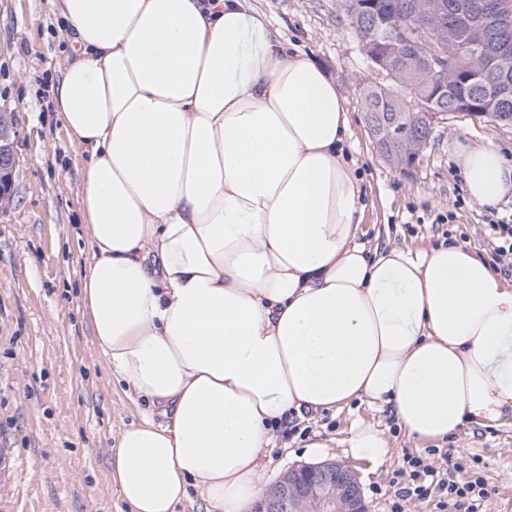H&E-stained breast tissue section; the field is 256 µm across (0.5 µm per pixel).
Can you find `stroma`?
<instances>
[{"instance_id": "35a3bbf8", "label": "stroma", "mask_w": 512, "mask_h": 512, "mask_svg": "<svg viewBox=\"0 0 512 512\" xmlns=\"http://www.w3.org/2000/svg\"><path fill=\"white\" fill-rule=\"evenodd\" d=\"M290 43L322 64L350 112L345 149L355 162L366 239L383 248L428 249L452 240L494 263L488 219L512 216V200L486 209L472 201L459 167L463 147L489 143L512 159V126L449 115L412 175L375 152L363 118L361 87L375 80L343 0H252ZM61 19L50 0H0V112L18 136L11 201L0 208V448L20 471L0 478V508L20 488L25 512H129L110 479L109 450L139 422L147 402L111 378L83 315L80 280L90 258L79 186L88 155L57 118L53 90L69 60ZM384 429L382 463L351 461L346 440L355 420ZM307 435L293 433L295 424ZM260 473L268 487L289 469L335 460L352 463L368 512H390L391 481L408 457L442 467L453 452L456 480L483 479L486 512L512 504V421L465 424L430 442L409 438L389 412L352 404L339 414L288 415Z\"/></svg>"}]
</instances>
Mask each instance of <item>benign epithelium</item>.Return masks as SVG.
I'll use <instances>...</instances> for the list:
<instances>
[{
  "instance_id": "obj_1",
  "label": "benign epithelium",
  "mask_w": 512,
  "mask_h": 512,
  "mask_svg": "<svg viewBox=\"0 0 512 512\" xmlns=\"http://www.w3.org/2000/svg\"><path fill=\"white\" fill-rule=\"evenodd\" d=\"M14 144L0 146V186H11ZM254 512H367L355 470L338 461L289 471L256 501Z\"/></svg>"
}]
</instances>
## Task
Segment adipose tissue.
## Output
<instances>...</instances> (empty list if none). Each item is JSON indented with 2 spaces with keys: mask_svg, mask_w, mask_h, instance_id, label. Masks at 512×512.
<instances>
[{
  "mask_svg": "<svg viewBox=\"0 0 512 512\" xmlns=\"http://www.w3.org/2000/svg\"><path fill=\"white\" fill-rule=\"evenodd\" d=\"M73 55L54 91L89 154L83 313L147 401L110 451L130 512H251L288 413L389 411L409 436L512 417V283L456 242L369 250L334 79L246 0H52ZM469 197H512L492 145ZM353 459L383 431L356 422Z\"/></svg>",
  "mask_w": 512,
  "mask_h": 512,
  "instance_id": "1",
  "label": "adipose tissue"
}]
</instances>
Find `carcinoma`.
<instances>
[{
	"label": "carcinoma",
	"mask_w": 512,
	"mask_h": 512,
	"mask_svg": "<svg viewBox=\"0 0 512 512\" xmlns=\"http://www.w3.org/2000/svg\"><path fill=\"white\" fill-rule=\"evenodd\" d=\"M490 2L347 0L367 66L382 76L364 87V121L393 168L422 160L433 119L512 116V28L501 31ZM471 96L484 106L458 107Z\"/></svg>",
	"instance_id": "carcinoma-1"
}]
</instances>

▶ **Set task**:
From the records given above, reproduce all text exactly and exclude each picture.

▶ **Task output**:
H&E-stained breast tissue section; the field is 256 µm across (0.5 µm per pixel).
Can you find `stroma`?
<instances>
[{"instance_id": "35a3bbf8", "label": "stroma", "mask_w": 512, "mask_h": 512, "mask_svg": "<svg viewBox=\"0 0 512 512\" xmlns=\"http://www.w3.org/2000/svg\"><path fill=\"white\" fill-rule=\"evenodd\" d=\"M290 43L322 64L350 112L345 149L355 162L366 239L383 248L428 249L452 240L494 263L488 219L512 216V200L486 209L472 201L459 167L463 147L489 143L512 159V126L449 115L412 175L375 152L363 118L361 87L375 80L343 0H252ZM61 19L50 0H0V112L18 136L11 201L0 208V448L20 471L0 478V508L20 488L25 512H129L110 479L109 450L139 422L147 402L111 378L83 315L80 280L90 258L79 186L88 155L57 118L53 90L69 60ZM384 429L382 463L351 461L346 440L355 420ZM307 435L293 433L295 424ZM260 473L268 487L289 469L335 460L352 463L368 512H390L391 481L408 457L442 467L453 452L456 480L483 479L486 512L512 504V421L465 424L430 442L409 438L389 412L352 404L339 414L288 415Z\"/></svg>"}]
</instances>
Mask each instance of <item>benign epithelium</item>.Return masks as SVG.
I'll use <instances>...</instances> for the list:
<instances>
[{
  "instance_id": "obj_1",
  "label": "benign epithelium",
  "mask_w": 512,
  "mask_h": 512,
  "mask_svg": "<svg viewBox=\"0 0 512 512\" xmlns=\"http://www.w3.org/2000/svg\"><path fill=\"white\" fill-rule=\"evenodd\" d=\"M14 144L0 146V186H11ZM254 512H367L355 470L338 461L289 471L256 501Z\"/></svg>"
}]
</instances>
## Task
Segment adipose tissue.
## Output
<instances>...</instances> (empty list if none). Each item is JSON indented with 2 spaces with keys: mask_svg, mask_w, mask_h, instance_id, label. Masks at 512×512.
<instances>
[{
  "mask_svg": "<svg viewBox=\"0 0 512 512\" xmlns=\"http://www.w3.org/2000/svg\"><path fill=\"white\" fill-rule=\"evenodd\" d=\"M73 55L54 91L89 154L83 313L147 401L110 451L130 512H251L288 413L389 411L409 436L512 417V283L456 242L369 250L334 79L246 0H52ZM469 197H512L492 145ZM353 459L383 431L356 422Z\"/></svg>",
  "mask_w": 512,
  "mask_h": 512,
  "instance_id": "1",
  "label": "adipose tissue"
}]
</instances>
Find `carcinoma`.
<instances>
[{
	"label": "carcinoma",
	"mask_w": 512,
	"mask_h": 512,
	"mask_svg": "<svg viewBox=\"0 0 512 512\" xmlns=\"http://www.w3.org/2000/svg\"><path fill=\"white\" fill-rule=\"evenodd\" d=\"M490 2L347 0L367 66L382 76L364 87V121L393 168L422 160L433 119L512 116V28L501 31ZM471 96L484 106L458 107Z\"/></svg>",
	"instance_id": "carcinoma-1"
}]
</instances>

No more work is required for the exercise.